- TASK GOAL: Rewrite the data below as a two-column CSV with the headers text and answer, one row per block, and put each block's written text and its answer in one quoted field apiece with line breaks replaced by spaces. Leave out the pictures.
** start **
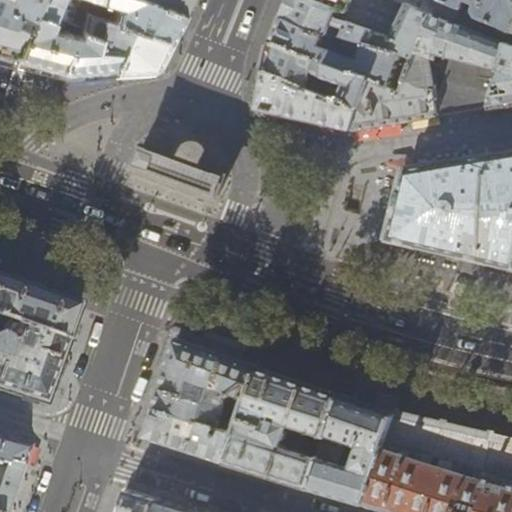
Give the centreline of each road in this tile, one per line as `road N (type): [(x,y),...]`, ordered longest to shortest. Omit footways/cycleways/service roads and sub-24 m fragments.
road 1 (primary): [(511,360),(440,344),(215,266)]
road 2 (residential): [(289,511),(79,446)]
road 3 (secondary): [(146,105),(114,105),(62,122),(23,155),(2,187)]
road 4 (residential): [(213,105),(243,162),(215,266)]
road 5 (secondary): [(134,299),(79,446)]
road 6 (secondary): [(146,105),(119,144),(93,221)]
** end **
- COMPLETED EXERCISE:
text,answer
"Give the centreline of each road in this tile, one per line as `road N (type): [(x,y),...]`, ordered longest to shortest. Omit footways/cycleways/service roads and sub-24 m fragments.","road 1 (primary): [(511,360),(440,344),(215,266)] road 2 (residential): [(289,511),(79,446)] road 3 (secondary): [(146,105),(114,105),(62,122),(23,155),(2,187)] road 4 (residential): [(213,105),(243,162),(215,266)] road 5 (secondary): [(134,299),(79,446)] road 6 (secondary): [(146,105),(119,144),(93,221)]"